__Task requirements__: Once you have located the line containing "DHT2: DHT11 -> AM2302" in the material below, return it exactly along with each line after it through the line containing "STEPPER pin IN4: MI -> 9".

Data below:

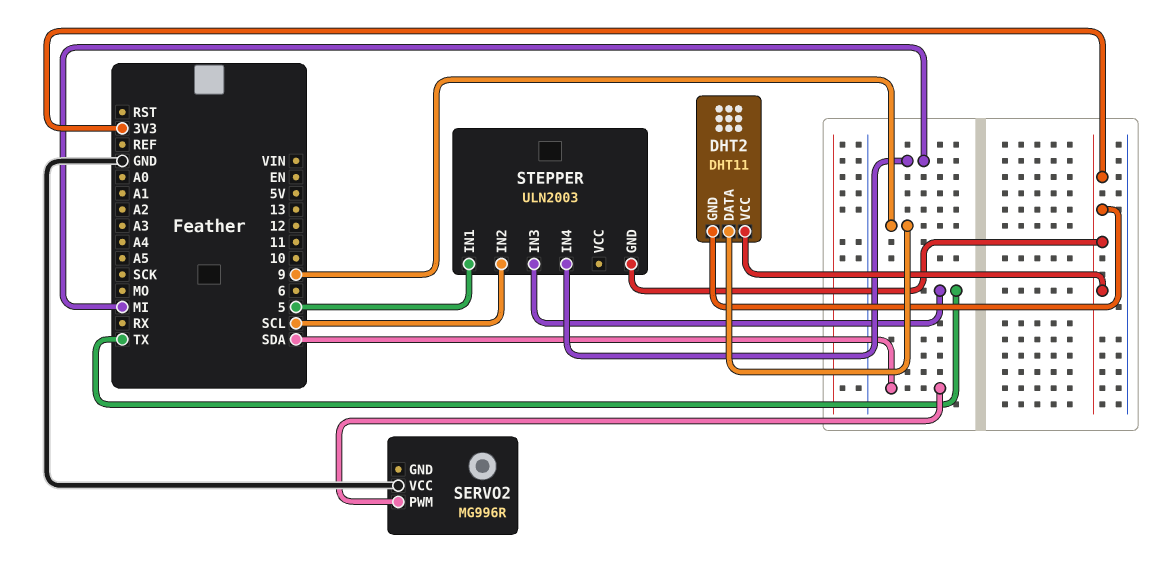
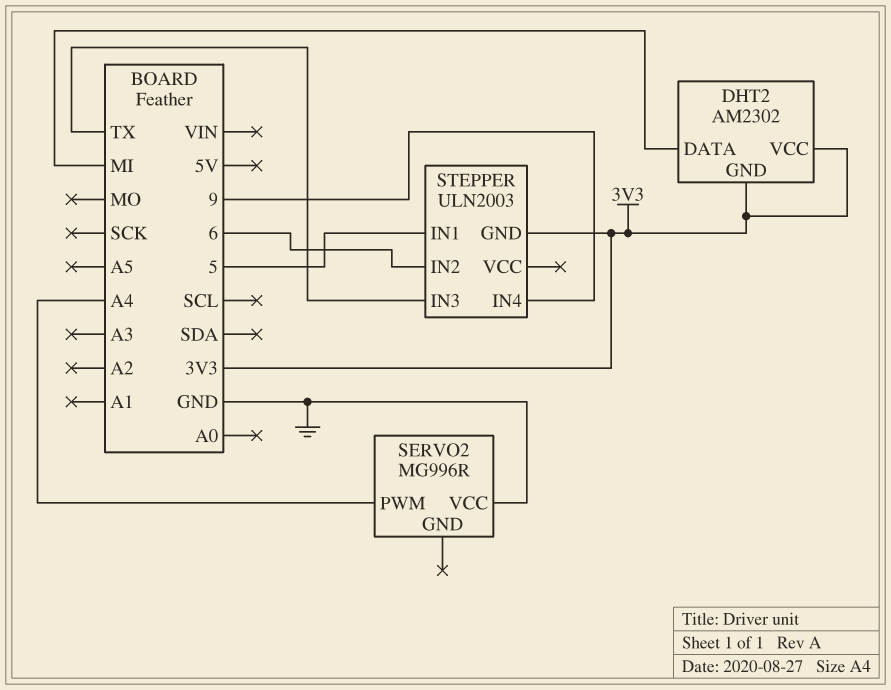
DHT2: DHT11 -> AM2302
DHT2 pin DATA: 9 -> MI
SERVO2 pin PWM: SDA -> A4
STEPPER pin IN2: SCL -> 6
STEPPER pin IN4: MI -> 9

End of Data.
Data below:

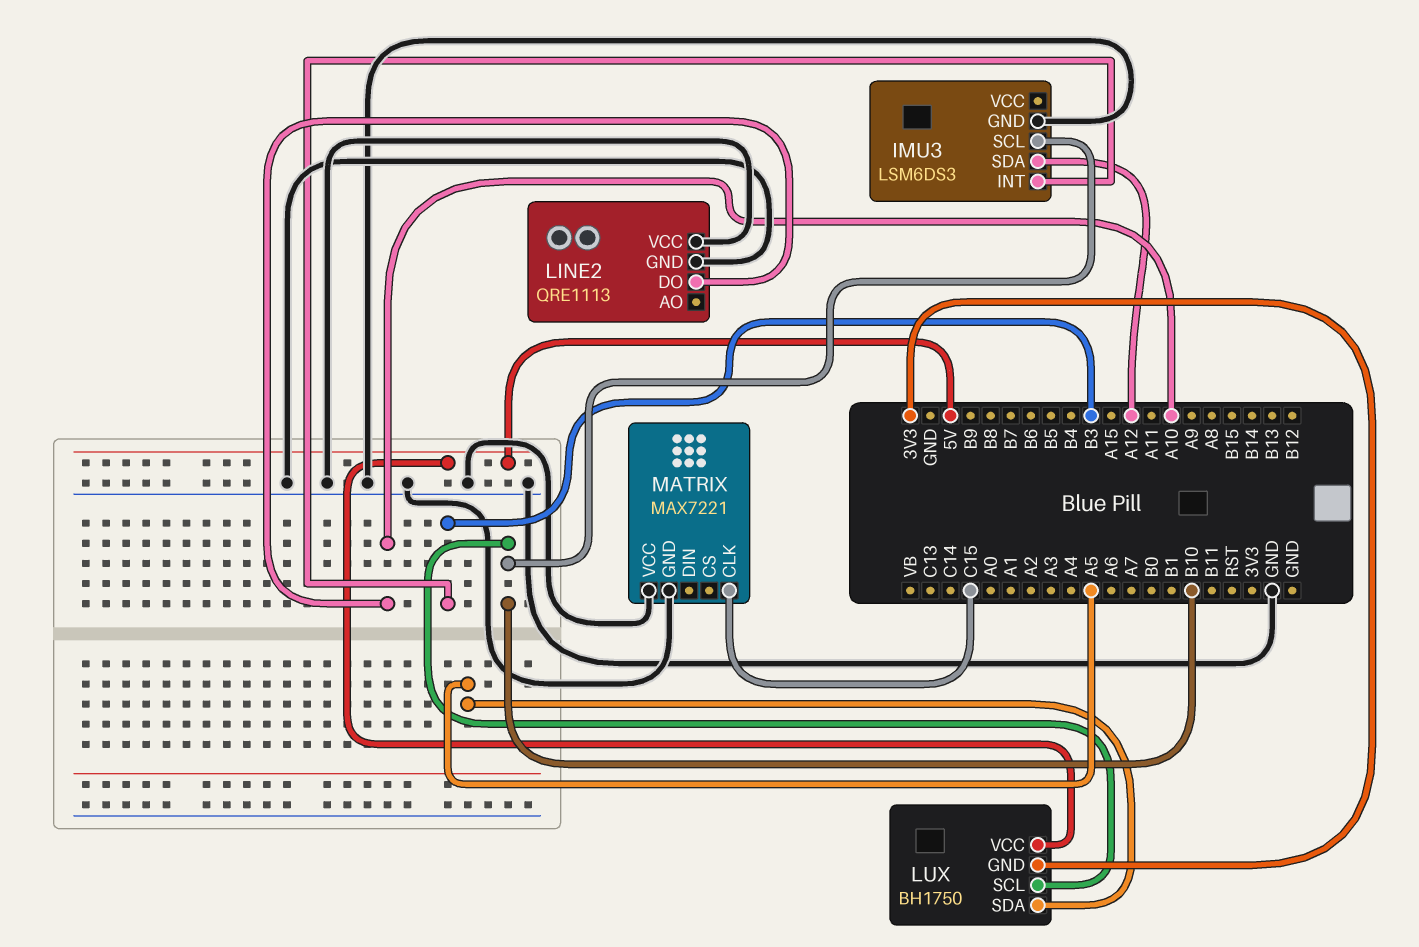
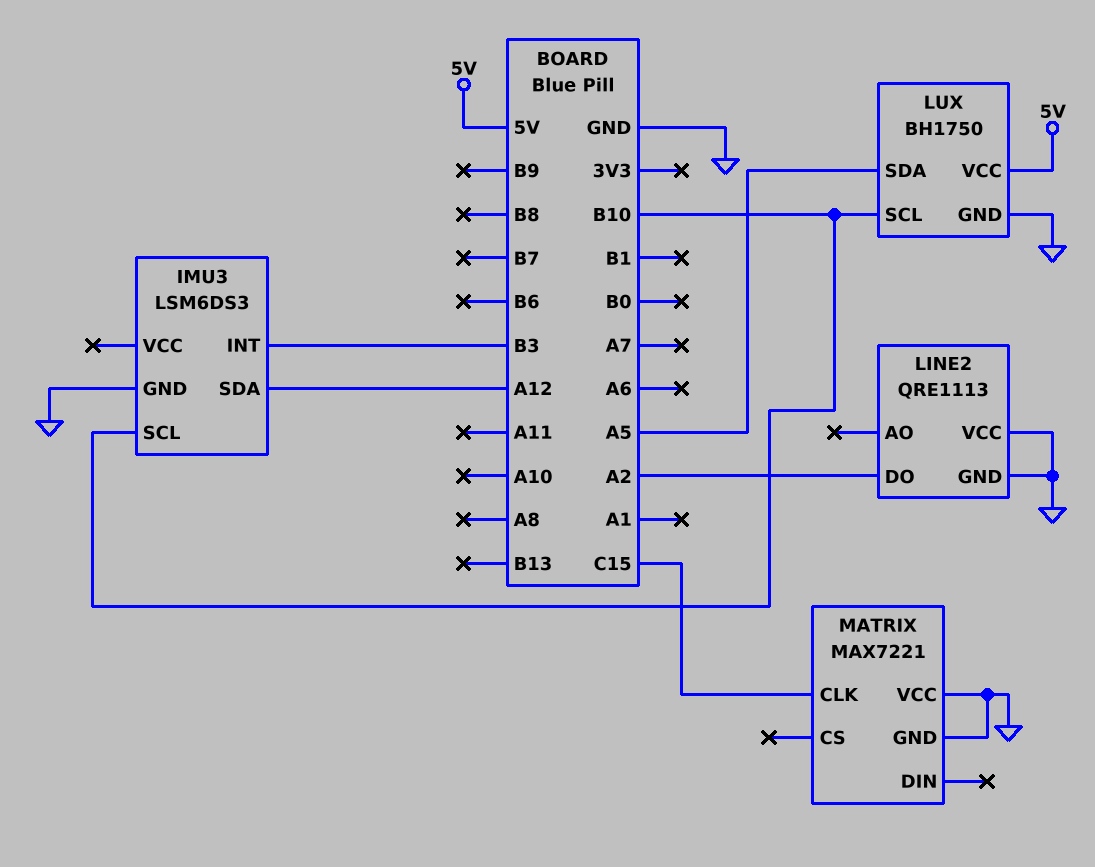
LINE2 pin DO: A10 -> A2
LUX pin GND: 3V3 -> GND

End of Data.

__Solution__:
DHT2: DHT11 -> AM2302
DHT2 pin DATA: 9 -> MI
SERVO2 pin PWM: SDA -> A4
STEPPER pin IN2: SCL -> 6
STEPPER pin IN4: MI -> 9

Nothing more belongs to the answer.